■ DATA FOR THIS EXERCISE ■
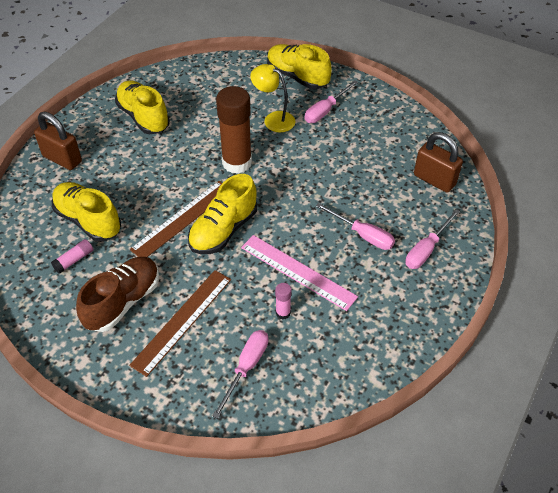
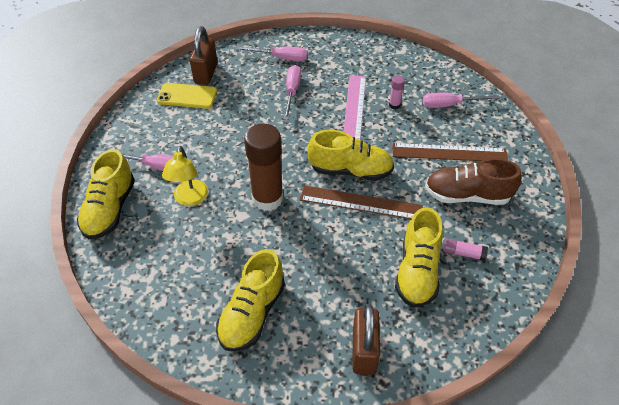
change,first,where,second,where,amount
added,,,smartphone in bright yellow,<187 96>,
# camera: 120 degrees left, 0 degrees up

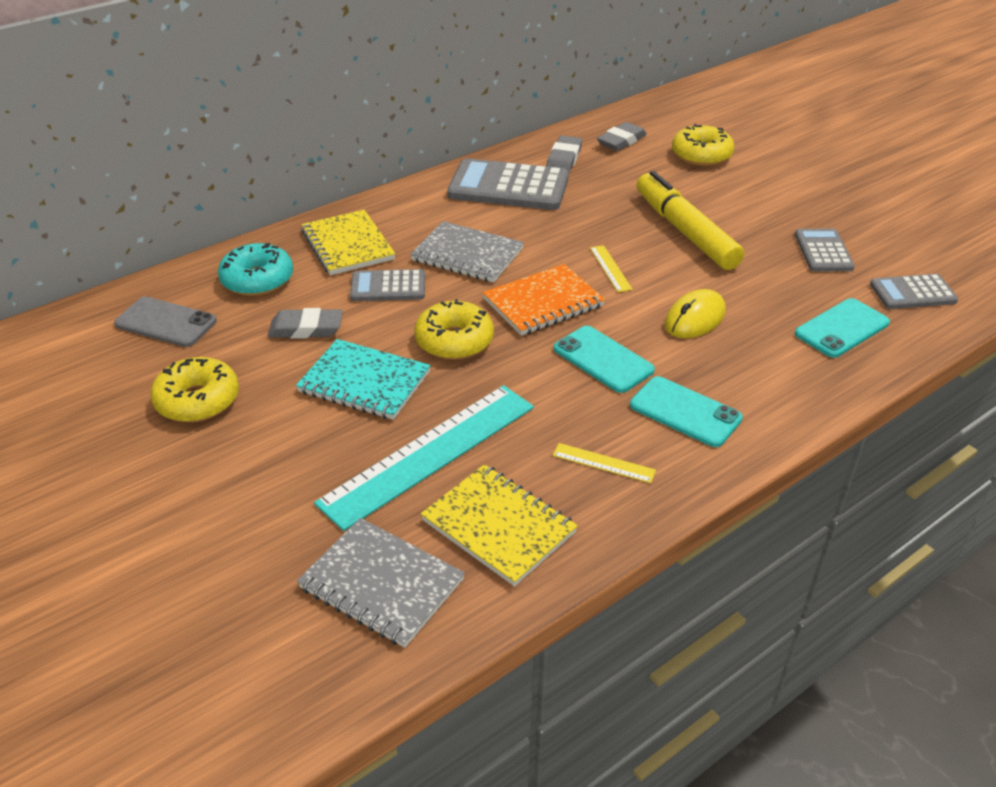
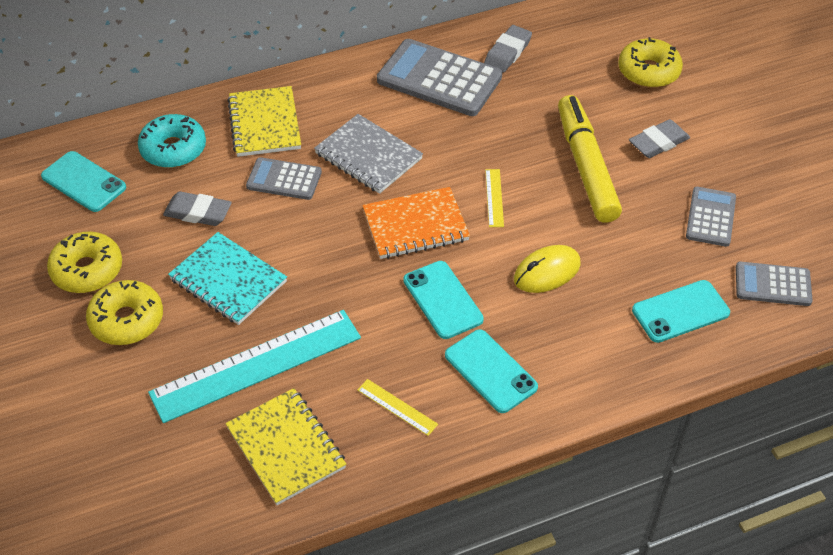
change,first,where,second,where,amount
recoloured,smartphone in grey,<166 323>,smartphone in turquoise,<83 182>,
moved,donut in bright yellow,<454 341>,,<127 320>,
moved,eraser in grey,<621 141>,,<658 142>,
removed,notebook in grey,<381 584>,,,
# camera: 15 degrees right, 10 degrees up

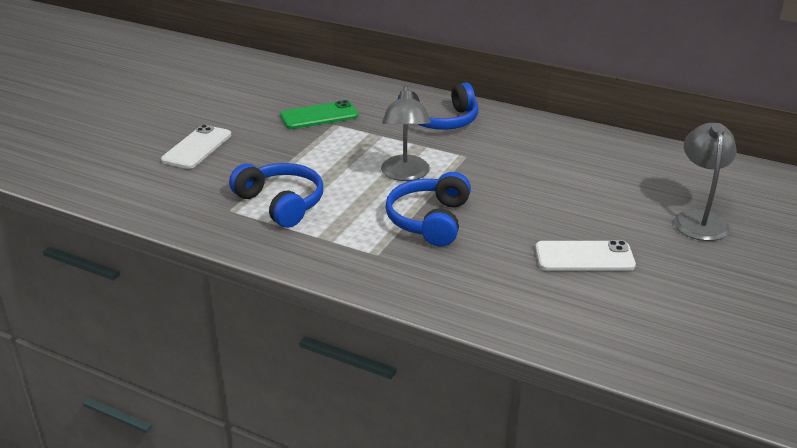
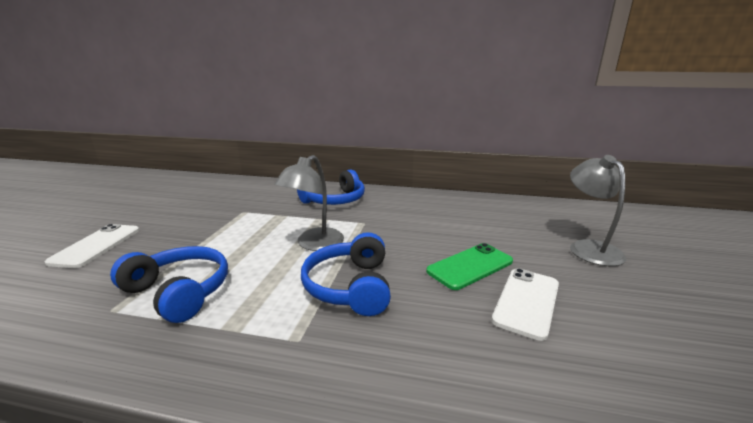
change,first,where,second,where,amount
turned,lamp in grey,<405 174>,,<314 244>,45 degrees clockwise
moved,smartphone in emerald,<319 116>,,<470 266>,
turned,smartphone in snow-white,<584 257>,,<526 302>,45 degrees counterclockwise
# camera: 15 degrees left, 10 degrees down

■ REQUIRED ACTION ■
Extract from the material all lines containing the string "camera".

■ WORKED SOLUTION ■
# camera: 120 degrees left, 0 degrees up
# camera: 15 degrees right, 10 degrees up
# camera: 15 degrees left, 10 degrees down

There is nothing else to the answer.